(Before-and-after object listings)
[Start of Attachment]

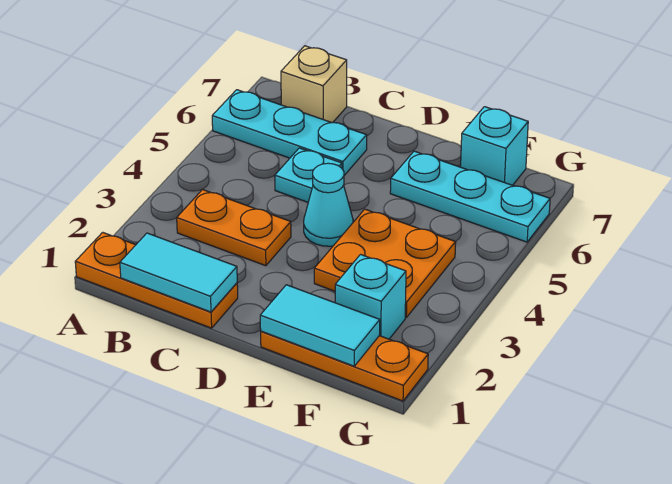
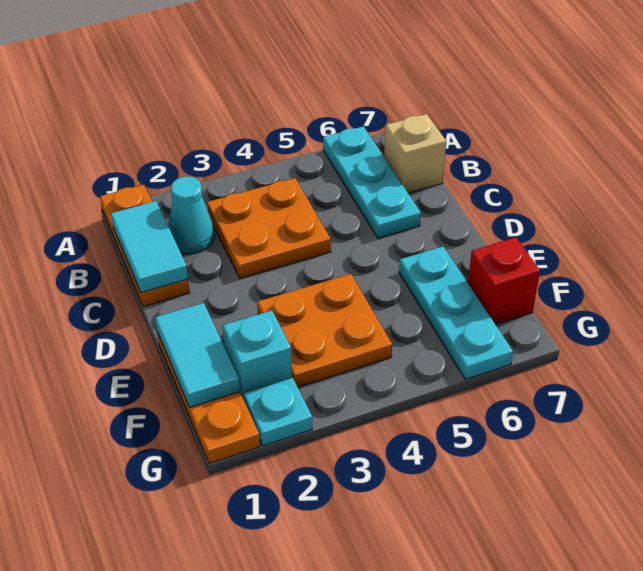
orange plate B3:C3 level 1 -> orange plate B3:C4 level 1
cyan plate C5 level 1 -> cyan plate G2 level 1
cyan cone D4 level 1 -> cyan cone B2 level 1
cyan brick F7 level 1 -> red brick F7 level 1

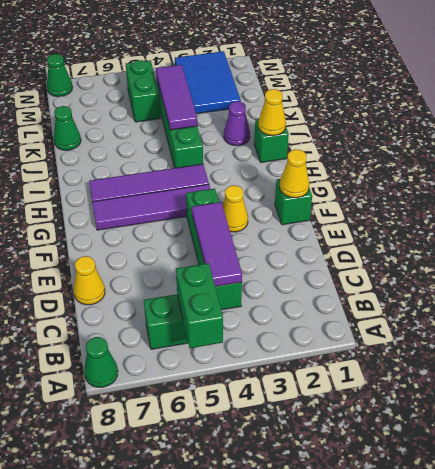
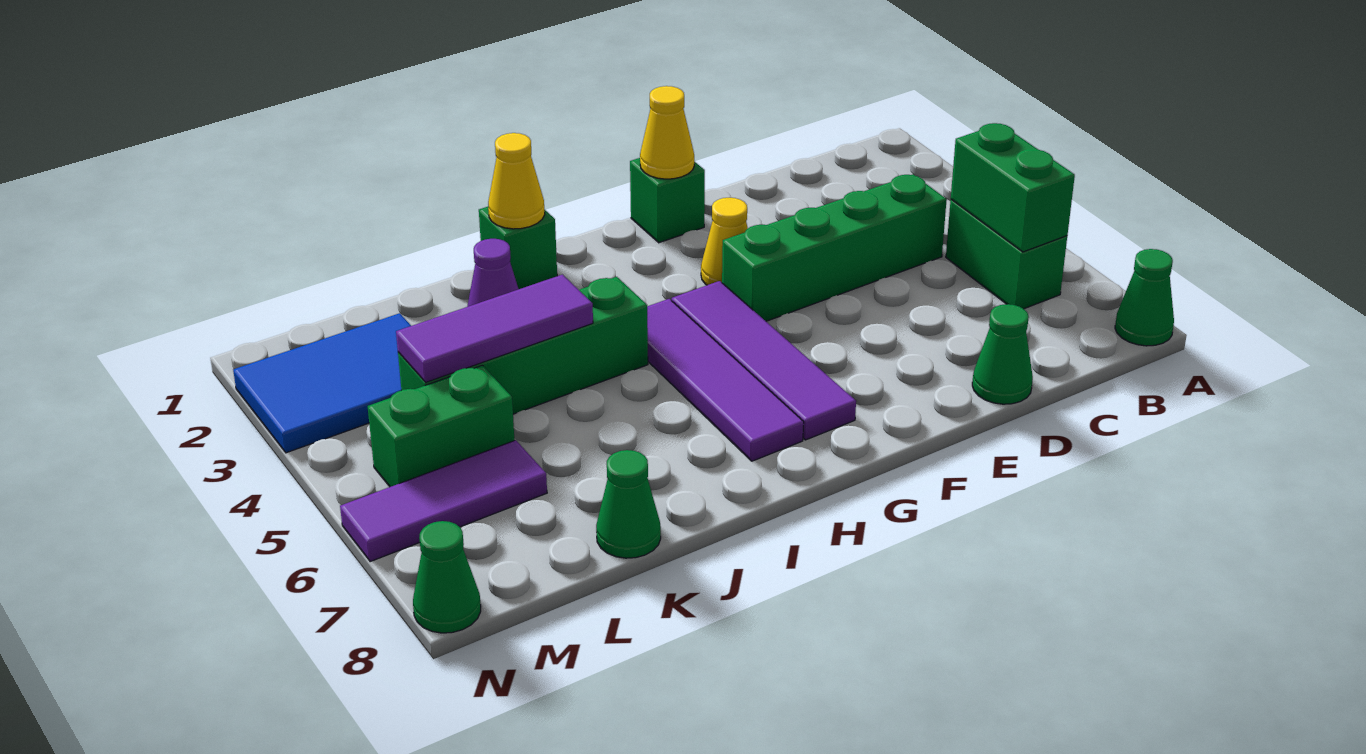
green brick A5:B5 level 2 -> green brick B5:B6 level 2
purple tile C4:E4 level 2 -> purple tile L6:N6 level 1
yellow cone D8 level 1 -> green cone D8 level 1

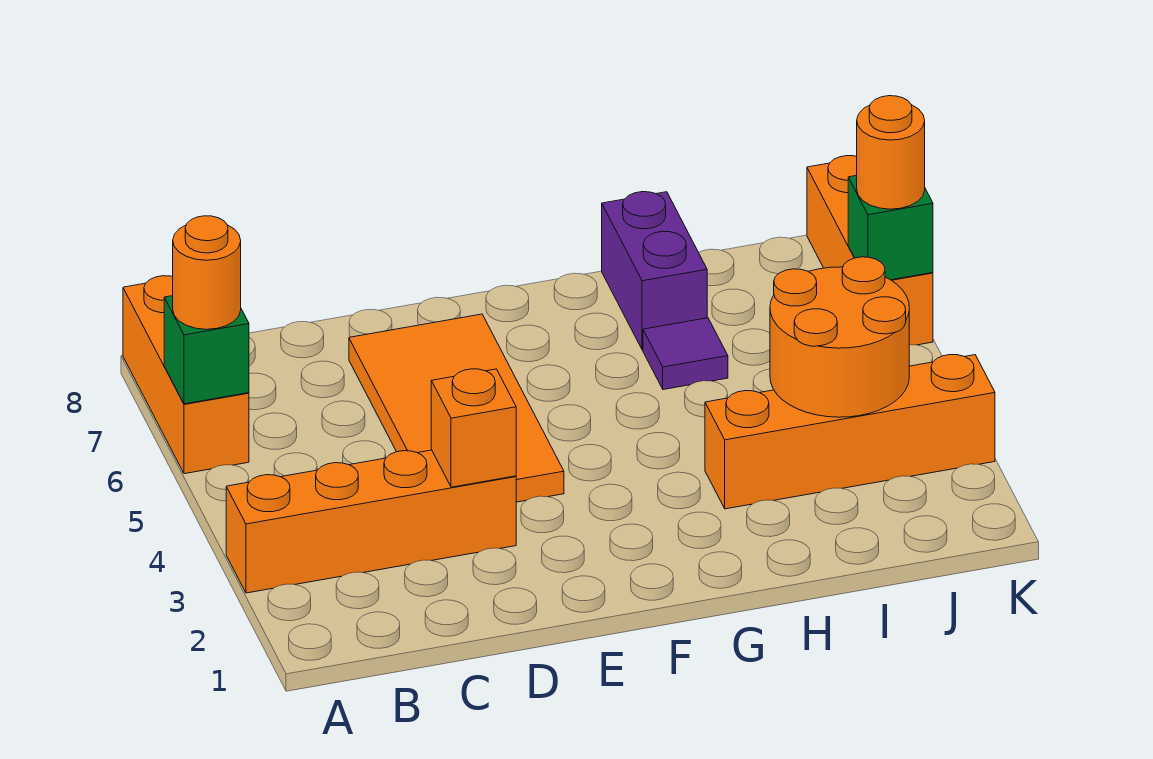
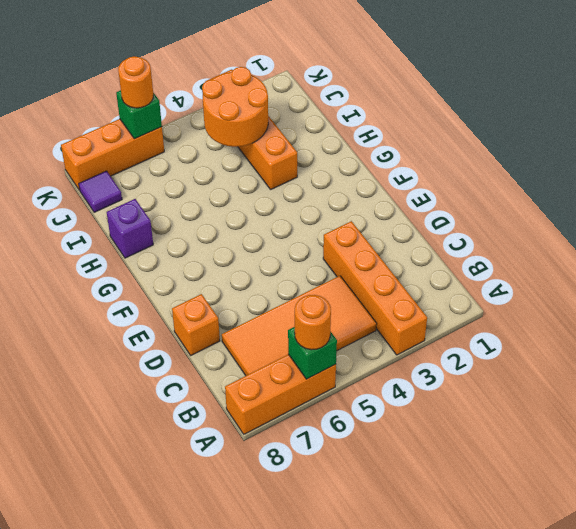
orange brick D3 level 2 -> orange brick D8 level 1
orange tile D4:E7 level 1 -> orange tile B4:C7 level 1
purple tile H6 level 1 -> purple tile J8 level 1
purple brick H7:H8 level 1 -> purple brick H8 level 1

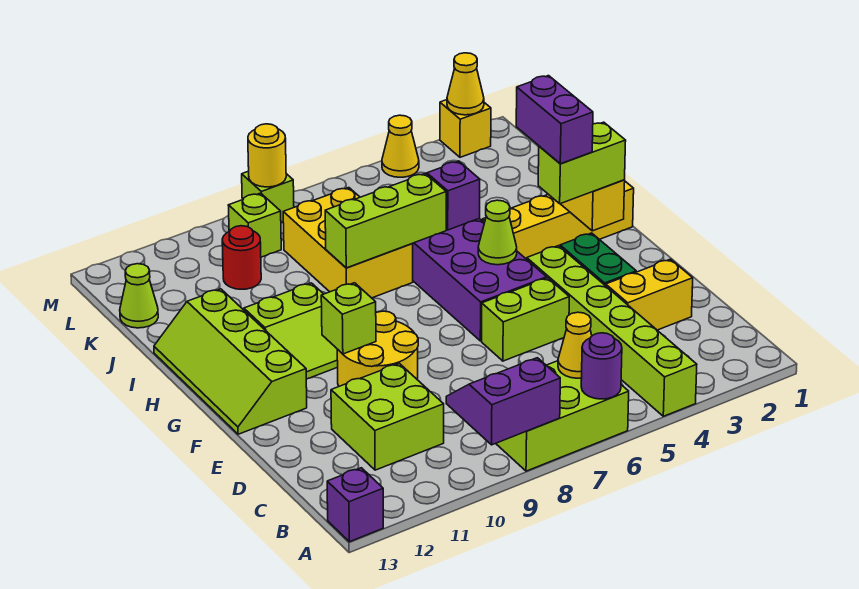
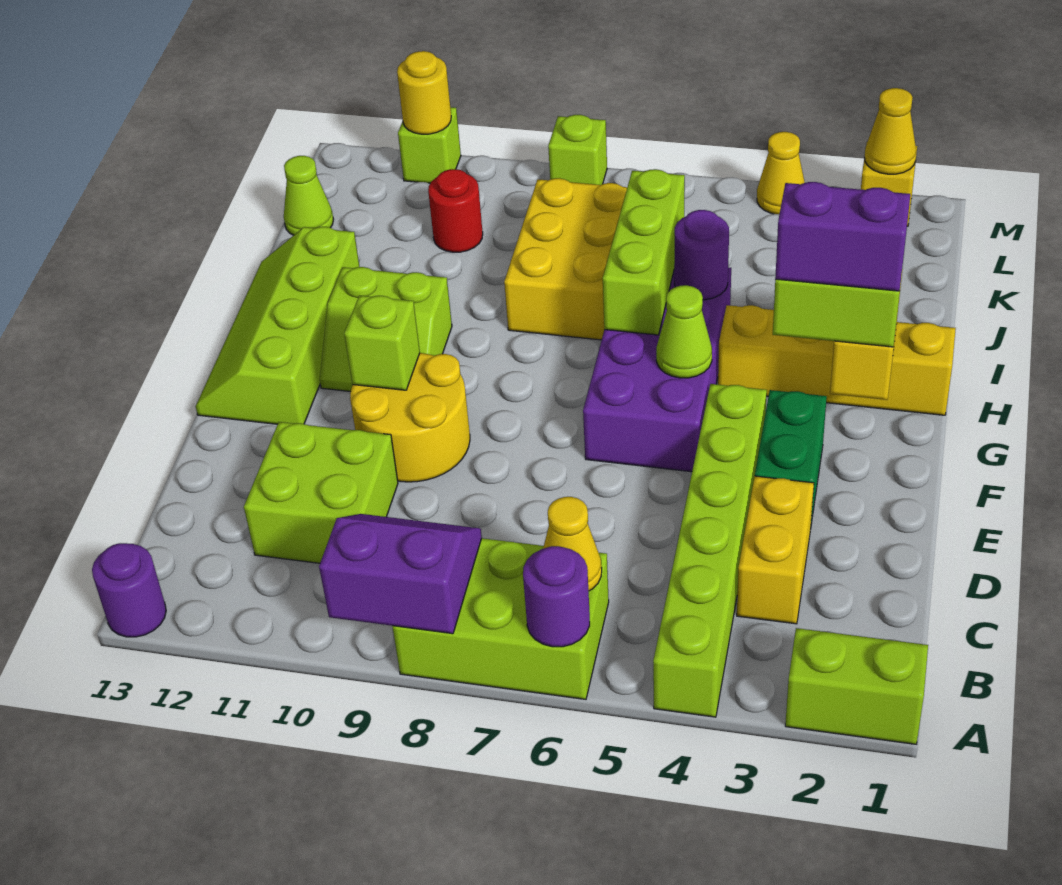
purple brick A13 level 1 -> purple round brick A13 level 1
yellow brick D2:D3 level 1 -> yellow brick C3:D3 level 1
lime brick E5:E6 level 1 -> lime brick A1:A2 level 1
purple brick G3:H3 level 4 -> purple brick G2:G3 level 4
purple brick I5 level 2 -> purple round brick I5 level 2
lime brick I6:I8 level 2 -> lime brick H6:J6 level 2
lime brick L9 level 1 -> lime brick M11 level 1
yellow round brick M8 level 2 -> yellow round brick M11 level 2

[End of Attachment]

**TASK:**
Once the pictures are removed, output the entries above exactly as given.

**COMPLETED EXERCISE:**
orange plate B3:C3 level 1 -> orange plate B3:C4 level 1
cyan plate C5 level 1 -> cyan plate G2 level 1
cyan cone D4 level 1 -> cyan cone B2 level 1
cyan brick F7 level 1 -> red brick F7 level 1

green brick A5:B5 level 2 -> green brick B5:B6 level 2
purple tile C4:E4 level 2 -> purple tile L6:N6 level 1
yellow cone D8 level 1 -> green cone D8 level 1

orange brick D3 level 2 -> orange brick D8 level 1
orange tile D4:E7 level 1 -> orange tile B4:C7 level 1
purple tile H6 level 1 -> purple tile J8 level 1
purple brick H7:H8 level 1 -> purple brick H8 level 1

purple brick A13 level 1 -> purple round brick A13 level 1
yellow brick D2:D3 level 1 -> yellow brick C3:D3 level 1
lime brick E5:E6 level 1 -> lime brick A1:A2 level 1
purple brick G3:H3 level 4 -> purple brick G2:G3 level 4
purple brick I5 level 2 -> purple round brick I5 level 2
lime brick I6:I8 level 2 -> lime brick H6:J6 level 2
lime brick L9 level 1 -> lime brick M11 level 1
yellow round brick M8 level 2 -> yellow round brick M11 level 2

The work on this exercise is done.